## DIRECTION
Present the entries below as a Markdown table with the columns No. and Entry, numbering each row and skipping any blank lines. Leave the pictures out of the table.

## DATA FOR PROCESSING
********

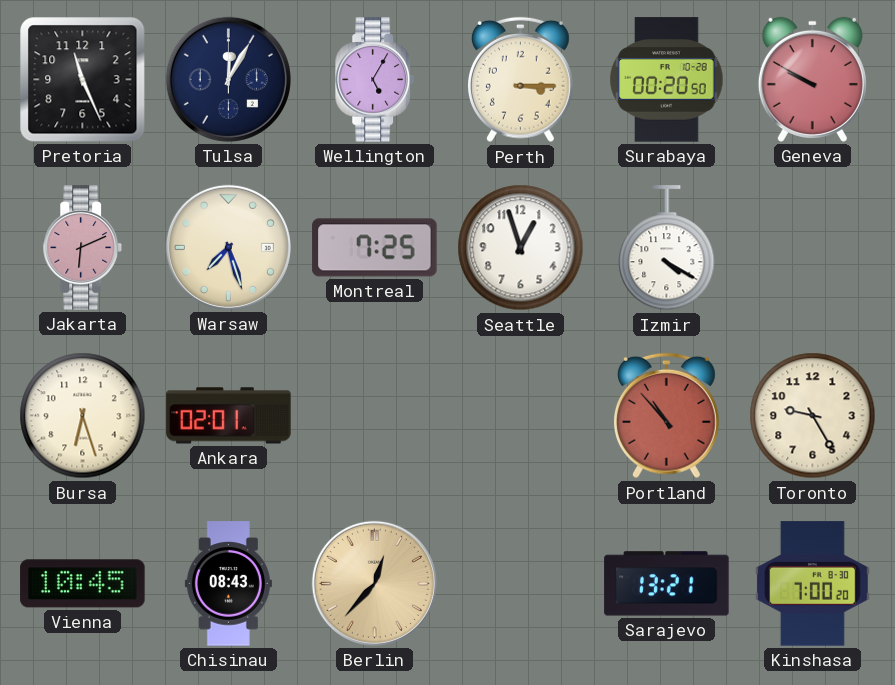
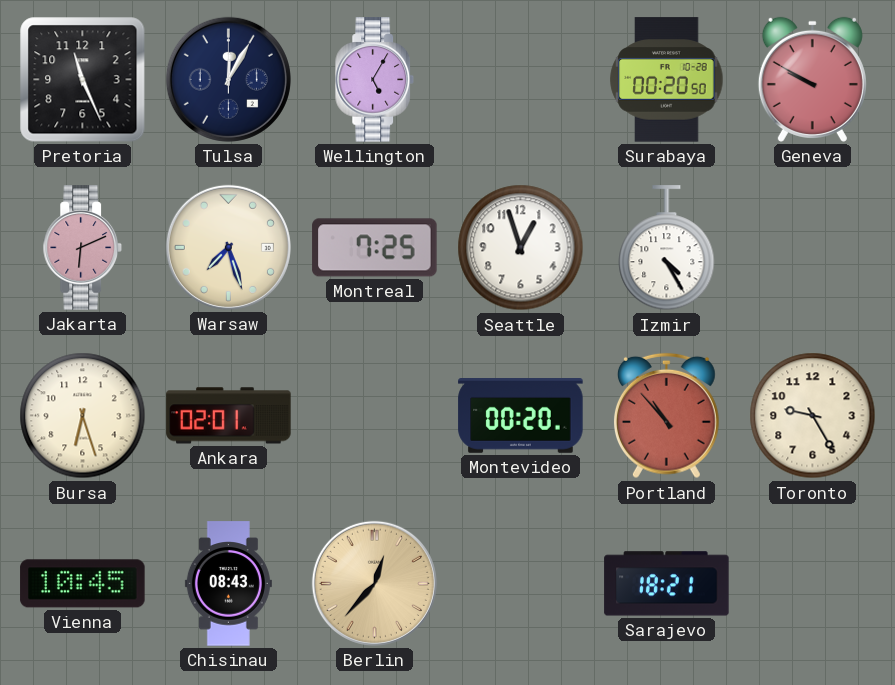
Perth: 3:15 -> none
Izmir: 4:20 -> 4:25
Montevideo: none -> 00:20
Sarajevo: 13:21 -> 18:21
Kinshasa: 7:00 -> none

********

## WRITTEN ANSWER
| No. | Entry |
|---|---|
| 1 | Perth: 3:15 -> none |
| 2 | Izmir: 4:20 -> 4:25 |
| 3 | Montevideo: none -> 00:20 |
| 4 | Sarajevo: 13:21 -> 18:21 |
| 5 | Kinshasa: 7:00 -> none |